START MATERIAL FOR THIS EXERCISE
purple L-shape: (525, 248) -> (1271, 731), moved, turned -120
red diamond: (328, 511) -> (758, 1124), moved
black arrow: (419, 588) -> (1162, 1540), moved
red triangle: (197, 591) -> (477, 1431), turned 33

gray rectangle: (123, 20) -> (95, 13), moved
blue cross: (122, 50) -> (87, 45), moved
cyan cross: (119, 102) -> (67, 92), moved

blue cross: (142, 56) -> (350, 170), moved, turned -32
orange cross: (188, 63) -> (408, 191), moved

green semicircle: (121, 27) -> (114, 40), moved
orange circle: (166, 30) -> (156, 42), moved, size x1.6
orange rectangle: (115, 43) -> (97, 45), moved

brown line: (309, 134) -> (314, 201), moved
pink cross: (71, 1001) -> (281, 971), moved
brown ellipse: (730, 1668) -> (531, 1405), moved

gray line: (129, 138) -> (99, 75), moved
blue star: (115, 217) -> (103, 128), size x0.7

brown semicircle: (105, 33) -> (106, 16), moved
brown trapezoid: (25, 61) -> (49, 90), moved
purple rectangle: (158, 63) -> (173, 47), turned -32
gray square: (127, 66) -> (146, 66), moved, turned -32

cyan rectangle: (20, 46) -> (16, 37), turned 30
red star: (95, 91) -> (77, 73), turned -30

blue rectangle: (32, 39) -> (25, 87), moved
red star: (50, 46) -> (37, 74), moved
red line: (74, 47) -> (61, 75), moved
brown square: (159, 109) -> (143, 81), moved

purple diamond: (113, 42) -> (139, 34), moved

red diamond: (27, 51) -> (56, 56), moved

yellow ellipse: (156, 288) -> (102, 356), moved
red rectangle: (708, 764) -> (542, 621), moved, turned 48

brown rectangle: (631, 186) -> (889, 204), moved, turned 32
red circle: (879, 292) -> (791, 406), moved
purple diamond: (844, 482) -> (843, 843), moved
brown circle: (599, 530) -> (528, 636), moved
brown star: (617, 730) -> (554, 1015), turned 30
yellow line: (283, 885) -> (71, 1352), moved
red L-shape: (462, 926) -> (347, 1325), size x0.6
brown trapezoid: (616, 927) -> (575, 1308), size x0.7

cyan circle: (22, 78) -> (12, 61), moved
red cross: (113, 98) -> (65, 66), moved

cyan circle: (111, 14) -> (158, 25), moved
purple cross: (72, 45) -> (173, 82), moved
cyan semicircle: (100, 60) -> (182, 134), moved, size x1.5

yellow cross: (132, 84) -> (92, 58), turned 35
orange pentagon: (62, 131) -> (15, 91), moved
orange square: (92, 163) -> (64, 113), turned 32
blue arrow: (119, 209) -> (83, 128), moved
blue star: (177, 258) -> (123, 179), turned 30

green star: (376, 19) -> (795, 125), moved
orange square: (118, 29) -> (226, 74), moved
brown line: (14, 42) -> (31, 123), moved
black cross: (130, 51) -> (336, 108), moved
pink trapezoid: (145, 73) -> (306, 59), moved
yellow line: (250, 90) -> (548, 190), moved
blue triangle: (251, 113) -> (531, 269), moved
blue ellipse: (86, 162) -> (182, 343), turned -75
END MATERIAL FOR THIS EXERCISE
### PROBLEM STATEMENT
Restate the data exactly, keeping every line intact.

### REPLY
purple L-shape: (525, 248) -> (1271, 731), moved, turned -120
red diamond: (328, 511) -> (758, 1124), moved
black arrow: (419, 588) -> (1162, 1540), moved
red triangle: (197, 591) -> (477, 1431), turned 33

gray rectangle: (123, 20) -> (95, 13), moved
blue cross: (122, 50) -> (87, 45), moved
cyan cross: (119, 102) -> (67, 92), moved

blue cross: (142, 56) -> (350, 170), moved, turned -32
orange cross: (188, 63) -> (408, 191), moved

green semicircle: (121, 27) -> (114, 40), moved
orange circle: (166, 30) -> (156, 42), moved, size x1.6
orange rectangle: (115, 43) -> (97, 45), moved

brown line: (309, 134) -> (314, 201), moved
pink cross: (71, 1001) -> (281, 971), moved
brown ellipse: (730, 1668) -> (531, 1405), moved

gray line: (129, 138) -> (99, 75), moved
blue star: (115, 217) -> (103, 128), size x0.7

brown semicircle: (105, 33) -> (106, 16), moved
brown trapezoid: (25, 61) -> (49, 90), moved
purple rectangle: (158, 63) -> (173, 47), turned -32
gray square: (127, 66) -> (146, 66), moved, turned -32

cyan rectangle: (20, 46) -> (16, 37), turned 30
red star: (95, 91) -> (77, 73), turned -30

blue rectangle: (32, 39) -> (25, 87), moved
red star: (50, 46) -> (37, 74), moved
red line: (74, 47) -> (61, 75), moved
brown square: (159, 109) -> (143, 81), moved

purple diamond: (113, 42) -> (139, 34), moved

red diamond: (27, 51) -> (56, 56), moved

yellow ellipse: (156, 288) -> (102, 356), moved
red rectangle: (708, 764) -> (542, 621), moved, turned 48

brown rectangle: (631, 186) -> (889, 204), moved, turned 32
red circle: (879, 292) -> (791, 406), moved
purple diamond: (844, 482) -> (843, 843), moved
brown circle: (599, 530) -> (528, 636), moved
brown star: (617, 730) -> (554, 1015), turned 30
yellow line: (283, 885) -> (71, 1352), moved
red L-shape: (462, 926) -> (347, 1325), size x0.6
brown trapezoid: (616, 927) -> (575, 1308), size x0.7

cyan circle: (22, 78) -> (12, 61), moved
red cross: (113, 98) -> (65, 66), moved

cyan circle: (111, 14) -> (158, 25), moved
purple cross: (72, 45) -> (173, 82), moved
cyan semicircle: (100, 60) -> (182, 134), moved, size x1.5

yellow cross: (132, 84) -> (92, 58), turned 35
orange pentagon: (62, 131) -> (15, 91), moved
orange square: (92, 163) -> (64, 113), turned 32
blue arrow: (119, 209) -> (83, 128), moved
blue star: (177, 258) -> (123, 179), turned 30

green star: (376, 19) -> (795, 125), moved
orange square: (118, 29) -> (226, 74), moved
brown line: (14, 42) -> (31, 123), moved
black cross: (130, 51) -> (336, 108), moved
pink trapezoid: (145, 73) -> (306, 59), moved
yellow line: (250, 90) -> (548, 190), moved
blue triangle: (251, 113) -> (531, 269), moved
blue ellipse: (86, 162) -> (182, 343), turned -75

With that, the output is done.